# About this task
If a line of the data below contains the string "VLOAD", count it, then state the total alone.

# Supplied data
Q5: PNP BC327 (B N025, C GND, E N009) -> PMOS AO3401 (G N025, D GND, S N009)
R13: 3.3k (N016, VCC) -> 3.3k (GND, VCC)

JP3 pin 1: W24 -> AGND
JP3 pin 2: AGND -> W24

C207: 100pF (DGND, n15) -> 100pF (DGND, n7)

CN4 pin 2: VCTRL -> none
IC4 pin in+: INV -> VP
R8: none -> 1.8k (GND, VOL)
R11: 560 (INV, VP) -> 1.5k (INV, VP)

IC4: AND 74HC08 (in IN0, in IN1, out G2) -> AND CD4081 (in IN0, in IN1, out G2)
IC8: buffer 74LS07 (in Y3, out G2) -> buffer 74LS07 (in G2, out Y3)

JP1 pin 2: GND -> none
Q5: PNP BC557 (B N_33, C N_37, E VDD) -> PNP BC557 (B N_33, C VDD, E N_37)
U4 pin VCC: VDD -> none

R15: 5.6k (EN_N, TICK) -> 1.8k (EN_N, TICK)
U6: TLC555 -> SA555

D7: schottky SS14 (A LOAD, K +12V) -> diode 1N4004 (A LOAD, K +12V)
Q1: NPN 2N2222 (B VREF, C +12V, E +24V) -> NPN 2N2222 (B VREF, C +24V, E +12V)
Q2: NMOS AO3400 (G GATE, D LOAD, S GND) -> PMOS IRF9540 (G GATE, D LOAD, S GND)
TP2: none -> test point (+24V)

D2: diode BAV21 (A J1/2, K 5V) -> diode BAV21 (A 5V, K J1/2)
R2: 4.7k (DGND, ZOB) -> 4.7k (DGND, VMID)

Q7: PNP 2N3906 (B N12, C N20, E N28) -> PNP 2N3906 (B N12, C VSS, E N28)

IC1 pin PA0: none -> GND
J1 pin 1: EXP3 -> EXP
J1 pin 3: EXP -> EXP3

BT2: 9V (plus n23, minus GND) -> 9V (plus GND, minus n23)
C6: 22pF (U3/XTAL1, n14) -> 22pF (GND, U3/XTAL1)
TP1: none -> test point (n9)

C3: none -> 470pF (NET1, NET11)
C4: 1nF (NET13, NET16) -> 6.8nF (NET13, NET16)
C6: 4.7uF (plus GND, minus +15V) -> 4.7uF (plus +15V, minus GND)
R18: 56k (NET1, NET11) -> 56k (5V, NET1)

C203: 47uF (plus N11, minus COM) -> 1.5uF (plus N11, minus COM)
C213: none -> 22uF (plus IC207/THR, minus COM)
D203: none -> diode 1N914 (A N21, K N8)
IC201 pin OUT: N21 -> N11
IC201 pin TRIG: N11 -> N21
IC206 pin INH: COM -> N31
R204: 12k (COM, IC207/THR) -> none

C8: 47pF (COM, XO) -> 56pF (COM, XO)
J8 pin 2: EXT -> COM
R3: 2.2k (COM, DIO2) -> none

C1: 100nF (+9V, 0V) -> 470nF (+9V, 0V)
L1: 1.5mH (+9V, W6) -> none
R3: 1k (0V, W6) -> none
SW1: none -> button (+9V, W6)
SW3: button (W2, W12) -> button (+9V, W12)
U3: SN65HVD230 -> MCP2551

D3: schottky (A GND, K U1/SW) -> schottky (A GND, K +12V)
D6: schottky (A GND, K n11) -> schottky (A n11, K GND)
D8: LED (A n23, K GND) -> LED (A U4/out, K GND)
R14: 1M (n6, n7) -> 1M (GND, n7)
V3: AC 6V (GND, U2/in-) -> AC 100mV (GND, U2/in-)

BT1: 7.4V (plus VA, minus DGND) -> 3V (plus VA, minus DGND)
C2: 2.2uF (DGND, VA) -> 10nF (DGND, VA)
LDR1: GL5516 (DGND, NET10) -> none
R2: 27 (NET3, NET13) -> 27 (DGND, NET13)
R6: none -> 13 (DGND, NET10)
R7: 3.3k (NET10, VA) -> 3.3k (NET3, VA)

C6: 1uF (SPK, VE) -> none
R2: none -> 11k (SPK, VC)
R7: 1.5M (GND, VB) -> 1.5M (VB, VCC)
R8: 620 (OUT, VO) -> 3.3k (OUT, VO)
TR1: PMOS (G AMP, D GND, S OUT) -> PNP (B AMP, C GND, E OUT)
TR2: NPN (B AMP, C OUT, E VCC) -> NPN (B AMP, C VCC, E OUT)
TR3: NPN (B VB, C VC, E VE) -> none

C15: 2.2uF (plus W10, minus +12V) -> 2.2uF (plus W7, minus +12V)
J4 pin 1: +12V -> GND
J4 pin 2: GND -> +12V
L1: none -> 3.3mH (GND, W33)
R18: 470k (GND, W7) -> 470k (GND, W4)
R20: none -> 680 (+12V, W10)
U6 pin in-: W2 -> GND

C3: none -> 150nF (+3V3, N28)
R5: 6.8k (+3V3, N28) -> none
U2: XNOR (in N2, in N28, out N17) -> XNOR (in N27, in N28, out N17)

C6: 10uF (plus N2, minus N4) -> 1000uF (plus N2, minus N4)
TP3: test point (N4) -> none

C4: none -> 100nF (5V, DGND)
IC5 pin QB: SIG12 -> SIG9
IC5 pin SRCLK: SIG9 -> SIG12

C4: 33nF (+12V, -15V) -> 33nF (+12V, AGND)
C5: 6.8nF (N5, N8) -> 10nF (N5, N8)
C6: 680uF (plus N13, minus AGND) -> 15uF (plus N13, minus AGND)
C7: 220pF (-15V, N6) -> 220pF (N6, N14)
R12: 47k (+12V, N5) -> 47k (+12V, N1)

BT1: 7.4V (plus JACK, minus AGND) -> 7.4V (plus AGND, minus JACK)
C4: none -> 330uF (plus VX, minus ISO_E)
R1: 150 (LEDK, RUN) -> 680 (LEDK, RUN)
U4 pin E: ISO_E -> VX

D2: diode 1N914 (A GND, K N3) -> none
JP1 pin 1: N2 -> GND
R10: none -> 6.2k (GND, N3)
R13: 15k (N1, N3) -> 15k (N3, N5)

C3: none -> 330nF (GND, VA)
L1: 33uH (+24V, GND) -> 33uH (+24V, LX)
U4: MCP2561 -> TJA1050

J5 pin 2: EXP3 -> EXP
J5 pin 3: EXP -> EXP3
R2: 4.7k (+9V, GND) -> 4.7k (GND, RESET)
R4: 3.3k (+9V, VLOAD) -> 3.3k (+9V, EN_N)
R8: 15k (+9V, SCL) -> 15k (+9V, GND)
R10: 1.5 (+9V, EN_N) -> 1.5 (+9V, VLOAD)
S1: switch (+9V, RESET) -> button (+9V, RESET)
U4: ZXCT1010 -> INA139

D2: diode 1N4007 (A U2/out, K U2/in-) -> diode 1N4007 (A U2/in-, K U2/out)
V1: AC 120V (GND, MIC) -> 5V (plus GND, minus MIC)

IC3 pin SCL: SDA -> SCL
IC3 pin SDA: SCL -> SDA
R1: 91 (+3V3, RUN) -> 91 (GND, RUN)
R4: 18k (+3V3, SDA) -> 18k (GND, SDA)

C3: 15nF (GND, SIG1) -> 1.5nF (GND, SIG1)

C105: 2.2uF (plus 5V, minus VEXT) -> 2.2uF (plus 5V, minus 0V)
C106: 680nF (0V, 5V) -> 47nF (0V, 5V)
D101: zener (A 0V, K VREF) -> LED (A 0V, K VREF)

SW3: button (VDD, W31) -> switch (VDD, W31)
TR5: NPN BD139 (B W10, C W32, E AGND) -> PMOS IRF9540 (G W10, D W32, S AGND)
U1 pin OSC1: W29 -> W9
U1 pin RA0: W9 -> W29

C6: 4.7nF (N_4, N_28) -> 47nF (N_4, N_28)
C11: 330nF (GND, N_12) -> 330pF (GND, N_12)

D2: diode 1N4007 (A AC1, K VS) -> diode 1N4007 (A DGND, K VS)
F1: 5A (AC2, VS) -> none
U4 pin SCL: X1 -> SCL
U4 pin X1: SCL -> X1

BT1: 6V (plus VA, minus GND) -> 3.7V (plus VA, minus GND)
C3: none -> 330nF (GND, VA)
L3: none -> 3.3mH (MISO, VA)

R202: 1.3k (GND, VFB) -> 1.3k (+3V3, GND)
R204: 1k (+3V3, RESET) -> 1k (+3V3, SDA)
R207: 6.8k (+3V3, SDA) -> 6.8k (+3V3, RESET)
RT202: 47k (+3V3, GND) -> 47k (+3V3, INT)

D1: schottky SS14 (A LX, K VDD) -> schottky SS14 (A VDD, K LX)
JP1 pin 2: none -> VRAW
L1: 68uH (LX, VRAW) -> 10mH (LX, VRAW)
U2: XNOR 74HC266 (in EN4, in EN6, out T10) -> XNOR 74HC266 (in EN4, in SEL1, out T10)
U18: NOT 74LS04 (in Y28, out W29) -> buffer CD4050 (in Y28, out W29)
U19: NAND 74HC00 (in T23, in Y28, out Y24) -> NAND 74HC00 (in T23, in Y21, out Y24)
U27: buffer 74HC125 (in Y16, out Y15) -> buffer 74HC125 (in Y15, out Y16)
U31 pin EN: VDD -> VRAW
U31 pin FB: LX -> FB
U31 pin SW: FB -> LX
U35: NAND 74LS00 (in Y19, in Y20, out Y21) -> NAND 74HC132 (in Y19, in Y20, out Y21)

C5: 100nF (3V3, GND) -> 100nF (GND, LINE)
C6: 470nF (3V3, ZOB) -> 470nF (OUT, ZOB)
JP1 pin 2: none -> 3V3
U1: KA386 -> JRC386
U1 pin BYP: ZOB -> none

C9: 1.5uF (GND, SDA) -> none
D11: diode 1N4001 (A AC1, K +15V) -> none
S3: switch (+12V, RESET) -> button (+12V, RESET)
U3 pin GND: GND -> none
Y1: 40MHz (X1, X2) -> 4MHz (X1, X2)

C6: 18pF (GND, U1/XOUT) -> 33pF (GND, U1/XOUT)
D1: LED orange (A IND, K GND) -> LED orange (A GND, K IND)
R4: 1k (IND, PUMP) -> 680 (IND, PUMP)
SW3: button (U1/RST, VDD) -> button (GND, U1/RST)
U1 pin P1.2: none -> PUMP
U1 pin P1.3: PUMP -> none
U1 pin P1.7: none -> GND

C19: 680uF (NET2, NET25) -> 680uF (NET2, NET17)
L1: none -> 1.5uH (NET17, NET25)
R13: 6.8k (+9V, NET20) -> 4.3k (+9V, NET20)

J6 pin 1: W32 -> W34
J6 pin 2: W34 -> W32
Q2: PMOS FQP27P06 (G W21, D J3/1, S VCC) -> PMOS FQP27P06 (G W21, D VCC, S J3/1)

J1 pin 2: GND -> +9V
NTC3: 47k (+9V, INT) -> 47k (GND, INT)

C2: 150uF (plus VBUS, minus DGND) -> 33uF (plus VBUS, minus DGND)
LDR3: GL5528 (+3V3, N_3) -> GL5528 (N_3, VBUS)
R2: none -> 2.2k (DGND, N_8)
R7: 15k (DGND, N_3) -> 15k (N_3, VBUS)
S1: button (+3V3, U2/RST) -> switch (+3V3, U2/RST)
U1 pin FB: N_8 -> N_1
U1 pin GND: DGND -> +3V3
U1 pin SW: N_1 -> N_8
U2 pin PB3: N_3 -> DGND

# Task solution
2